__Work request__:
Exactly the lines from the one that contains "(314, 238) = (252, 291): white" through the end of the material below are to be output, the first and last included.
== Source material ==
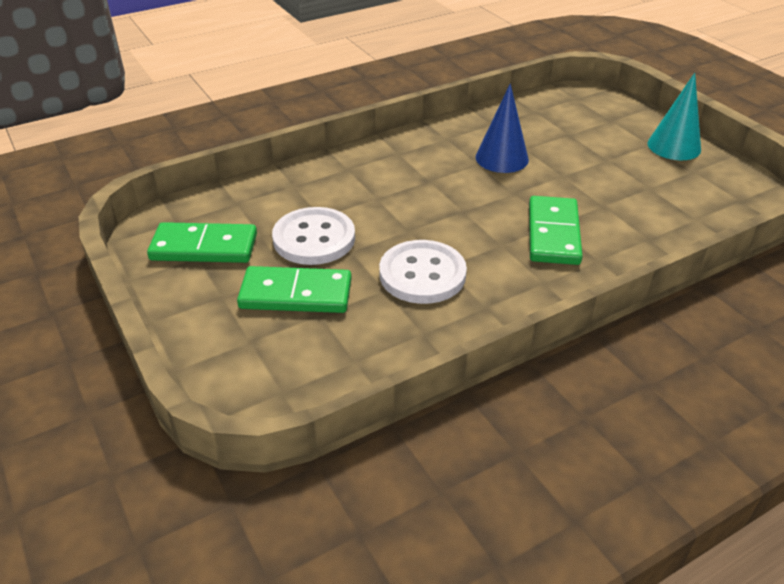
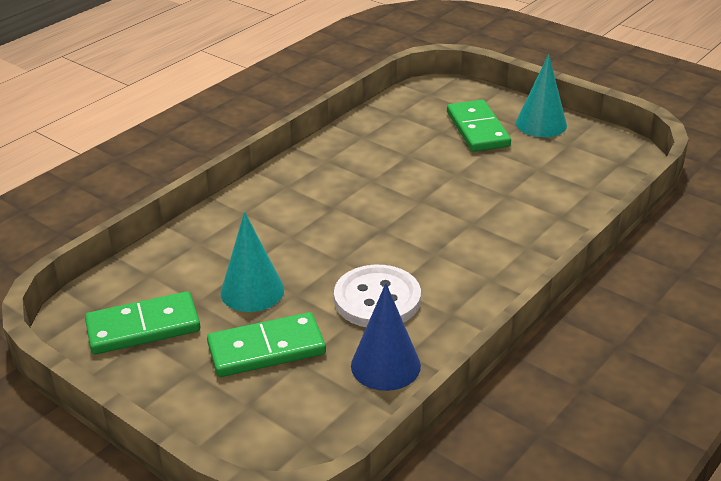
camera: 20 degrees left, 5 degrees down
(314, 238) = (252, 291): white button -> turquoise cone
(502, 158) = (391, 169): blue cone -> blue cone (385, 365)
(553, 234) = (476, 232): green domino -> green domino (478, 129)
===
__Exercise response__:
(314, 238) = (252, 291): white button -> turquoise cone
(502, 158) = (391, 169): blue cone -> blue cone (385, 365)
(553, 234) = (476, 232): green domino -> green domino (478, 129)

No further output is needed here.